:: Information supplied ::

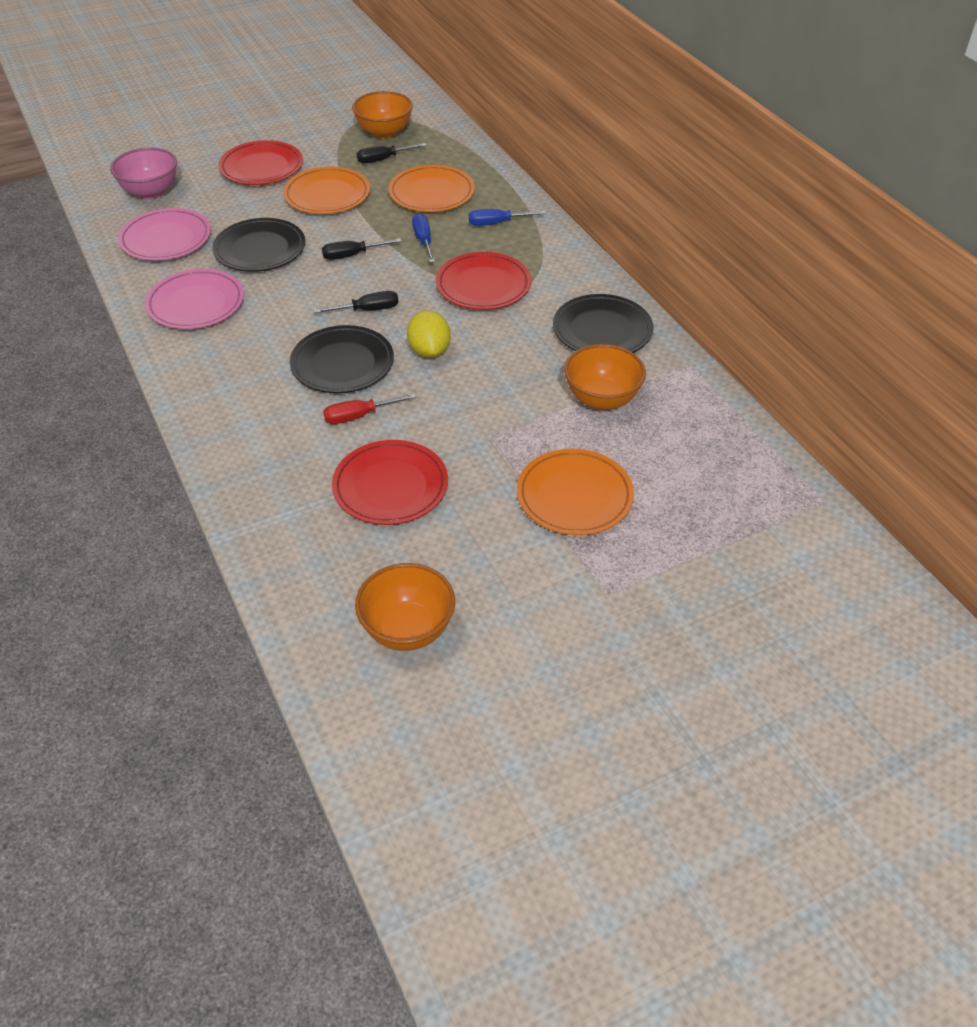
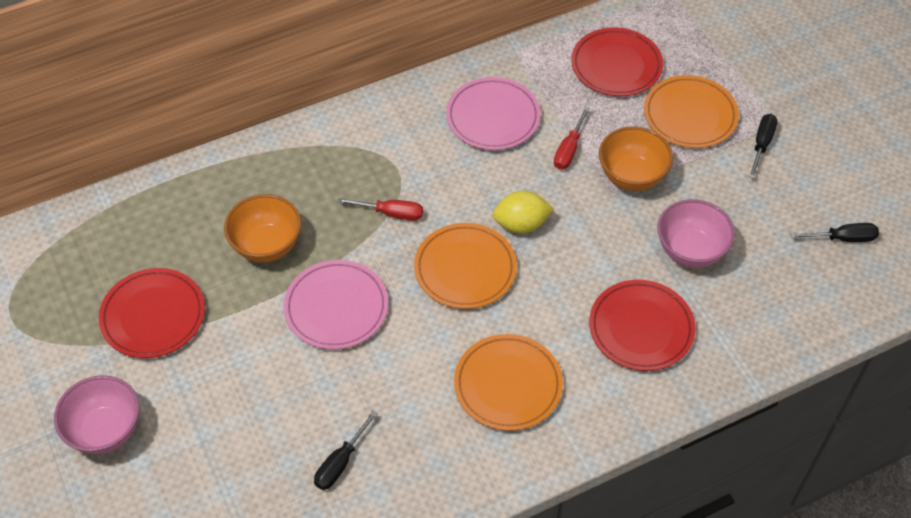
black plate: 3 -> 0
blue screwdriver: 2 -> 0
orange bowl: 3 -> 2
pink bowl: 1 -> 2
red screwdriver: 1 -> 2

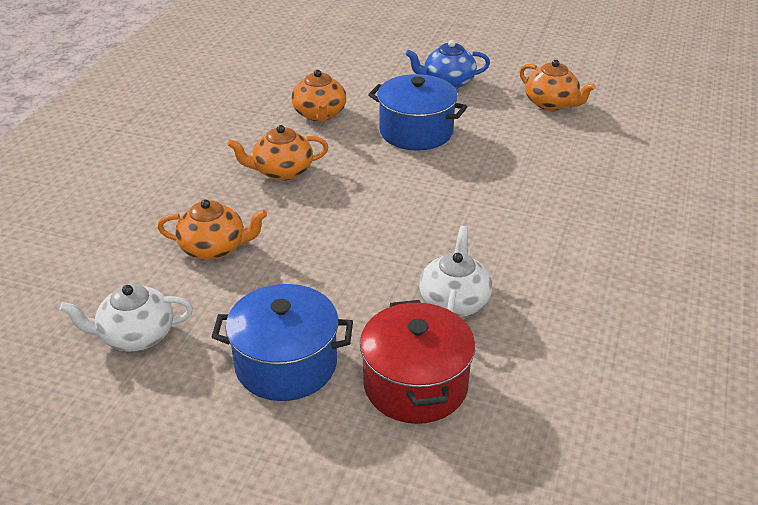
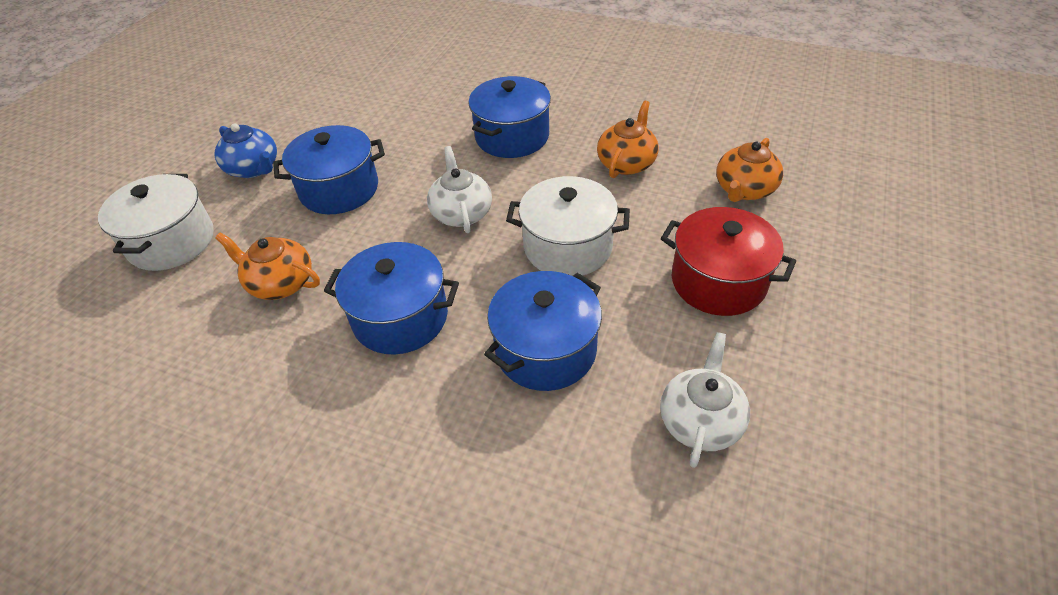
blue pot: 2 -> 4
orange teapot: 4 -> 3
white pot: 0 -> 2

:::

» How to complete this task
Write out all the material verbatim, images excluded.

» Result for this task
black plate: 3 -> 0
blue screwdriver: 2 -> 0
orange bowl: 3 -> 2
pink bowl: 1 -> 2
red screwdriver: 1 -> 2

blue pot: 2 -> 4
orange teapot: 4 -> 3
white pot: 0 -> 2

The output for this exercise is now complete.